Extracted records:
----------
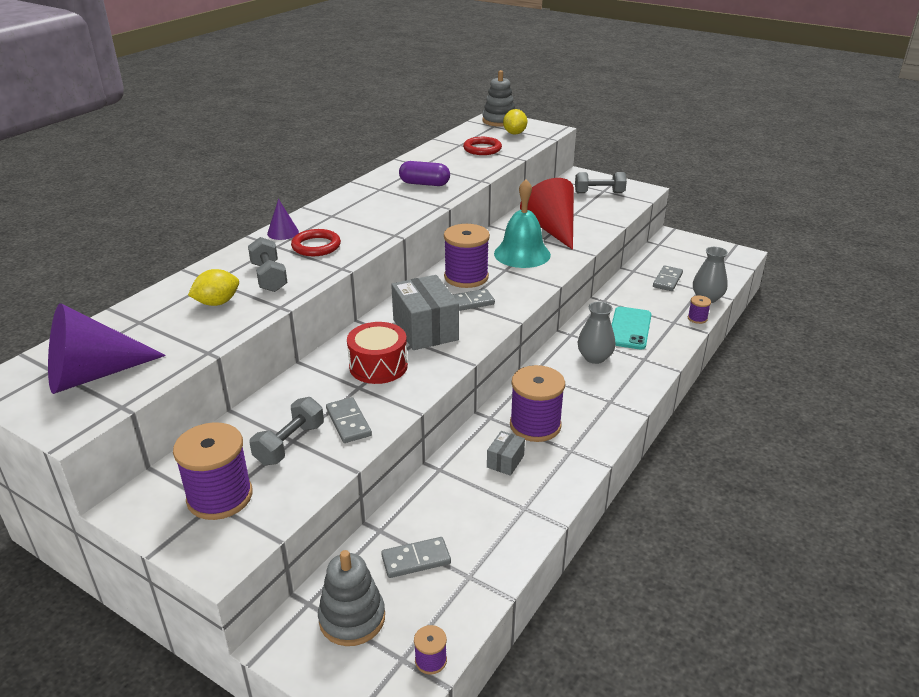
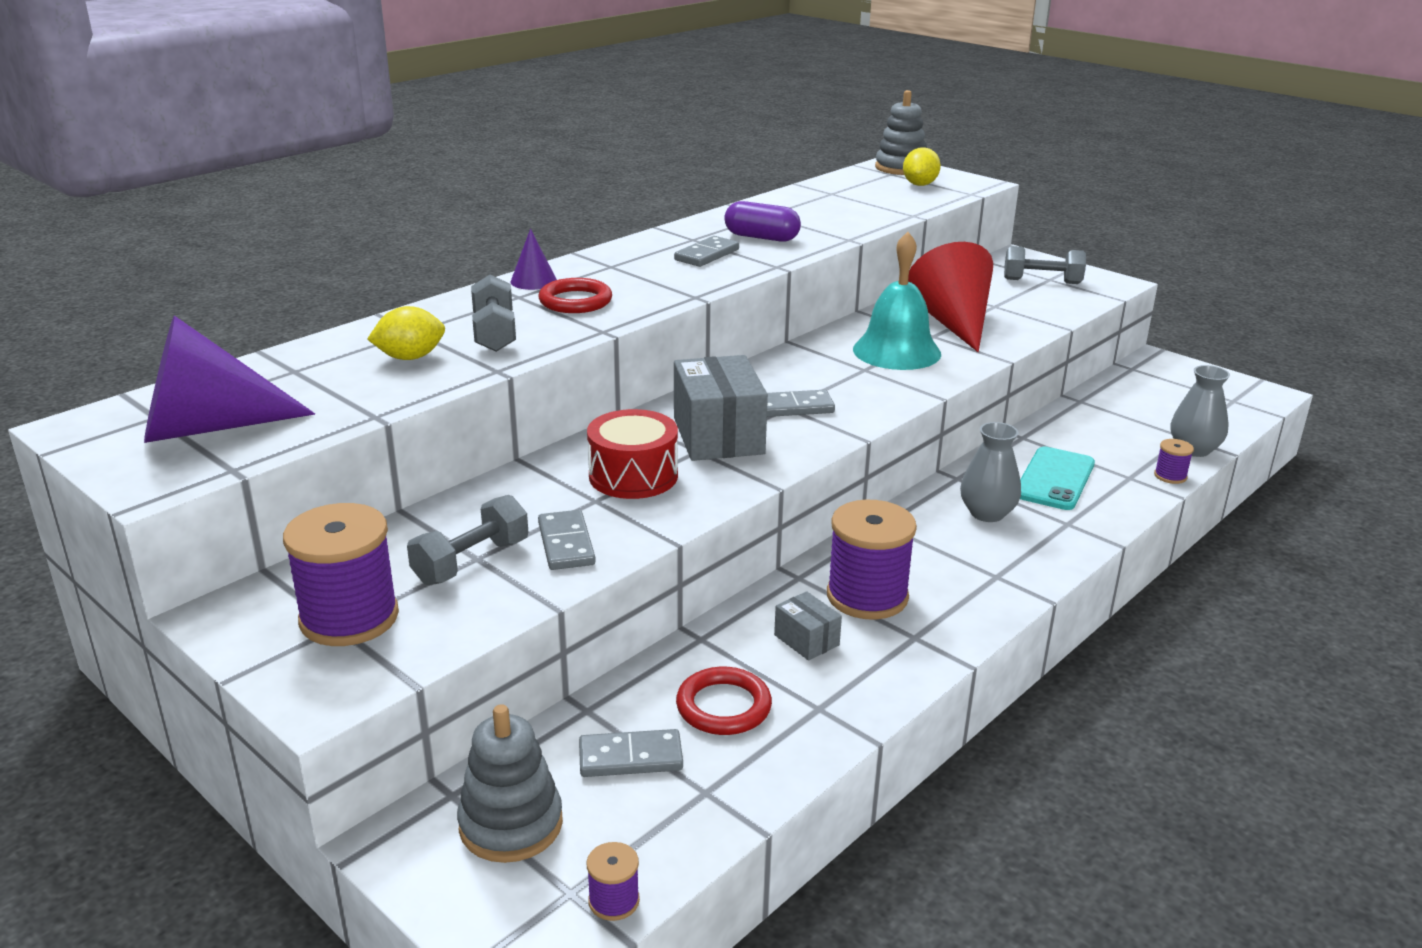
camera: 10 degrees right, 5 degrees down
(466, 277) = (801, 374): purple spool -> none
(482, 149) = (863, 201): red ring -> red ring (723, 706)
(505, 461) = (806, 640): grey box -> grey box turned 75 degrees counterclockwise
(667, 280) = (1134, 419): grey domino -> grey domino (707, 255)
----------
Word for word, reproduce all of the data, but keep out the pictures.

● The answer:
camera: 10 degrees right, 5 degrees down
(466, 277) = (801, 374): purple spool -> none
(482, 149) = (863, 201): red ring -> red ring (723, 706)
(505, 461) = (806, 640): grey box -> grey box turned 75 degrees counterclockwise
(667, 280) = (1134, 419): grey domino -> grey domino (707, 255)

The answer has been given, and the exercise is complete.